> Work to complete:
Copy the part of the data that opens with the line containing "coordinates (396, 958)." and closes with the line containing "branched is located", keeping every character unchanged and including both of those lines.

━━━━━ Dataset extract ━━━━━

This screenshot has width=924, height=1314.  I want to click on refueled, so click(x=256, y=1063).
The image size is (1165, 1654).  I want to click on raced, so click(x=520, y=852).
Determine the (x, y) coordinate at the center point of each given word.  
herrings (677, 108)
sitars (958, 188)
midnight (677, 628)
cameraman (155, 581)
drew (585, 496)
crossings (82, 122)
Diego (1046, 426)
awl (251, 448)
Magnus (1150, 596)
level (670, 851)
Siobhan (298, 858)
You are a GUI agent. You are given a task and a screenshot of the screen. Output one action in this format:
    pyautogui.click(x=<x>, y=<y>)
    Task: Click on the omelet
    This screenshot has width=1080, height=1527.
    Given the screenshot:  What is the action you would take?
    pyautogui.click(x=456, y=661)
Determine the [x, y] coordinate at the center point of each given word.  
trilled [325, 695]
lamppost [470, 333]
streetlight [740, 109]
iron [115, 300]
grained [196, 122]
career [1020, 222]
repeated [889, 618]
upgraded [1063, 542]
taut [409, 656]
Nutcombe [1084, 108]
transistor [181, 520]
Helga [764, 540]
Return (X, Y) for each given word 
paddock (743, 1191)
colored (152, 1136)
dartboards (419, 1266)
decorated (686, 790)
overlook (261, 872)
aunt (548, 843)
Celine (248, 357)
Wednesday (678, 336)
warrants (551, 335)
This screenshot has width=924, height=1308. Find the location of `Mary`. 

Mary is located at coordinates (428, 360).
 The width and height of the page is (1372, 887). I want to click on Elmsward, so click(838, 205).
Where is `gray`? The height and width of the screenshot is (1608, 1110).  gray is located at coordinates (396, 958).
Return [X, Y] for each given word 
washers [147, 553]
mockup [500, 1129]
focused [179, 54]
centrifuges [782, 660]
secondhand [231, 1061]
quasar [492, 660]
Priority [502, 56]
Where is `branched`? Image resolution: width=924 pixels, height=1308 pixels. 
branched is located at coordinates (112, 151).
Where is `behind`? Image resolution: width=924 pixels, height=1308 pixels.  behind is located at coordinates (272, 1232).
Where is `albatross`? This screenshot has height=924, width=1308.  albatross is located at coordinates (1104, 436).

━━━━━

> Response to this task:
Where is `gray`? The height and width of the screenshot is (1608, 1110).  gray is located at coordinates (396, 958).
Return [X, Y] for each given word 
washers [147, 553]
mockup [500, 1129]
focused [179, 54]
centrifuges [782, 660]
secondhand [231, 1061]
quasar [492, 660]
Priority [502, 56]
Where is `branched`? Image resolution: width=924 pixels, height=1308 pixels. 
branched is located at coordinates (112, 151).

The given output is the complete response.